Data records: Begin
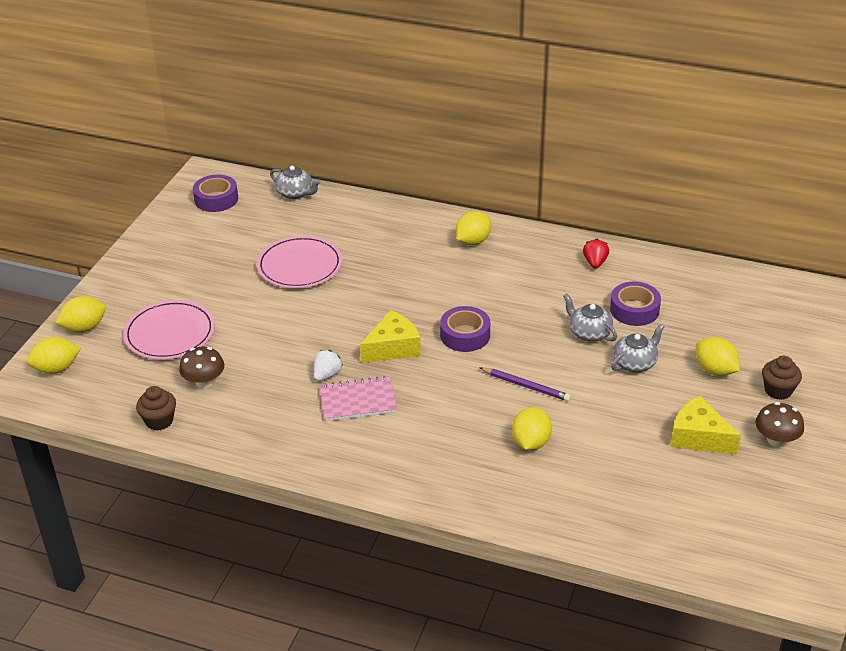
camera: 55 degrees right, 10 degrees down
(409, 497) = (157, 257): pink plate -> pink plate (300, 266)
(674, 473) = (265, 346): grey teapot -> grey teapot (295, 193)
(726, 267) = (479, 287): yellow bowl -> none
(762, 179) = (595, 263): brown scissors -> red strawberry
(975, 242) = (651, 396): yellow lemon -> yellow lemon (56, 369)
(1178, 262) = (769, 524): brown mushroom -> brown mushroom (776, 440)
Data records: End
What is expected: Repeat every record above exactly, but drop the pictures.

Written response:
camera: 55 degrees right, 10 degrees down
(409, 497) = (157, 257): pink plate -> pink plate (300, 266)
(674, 473) = (265, 346): grey teapot -> grey teapot (295, 193)
(726, 267) = (479, 287): yellow bowl -> none
(762, 179) = (595, 263): brown scissors -> red strawberry
(975, 242) = (651, 396): yellow lemon -> yellow lemon (56, 369)
(1178, 262) = (769, 524): brown mushroom -> brown mushroom (776, 440)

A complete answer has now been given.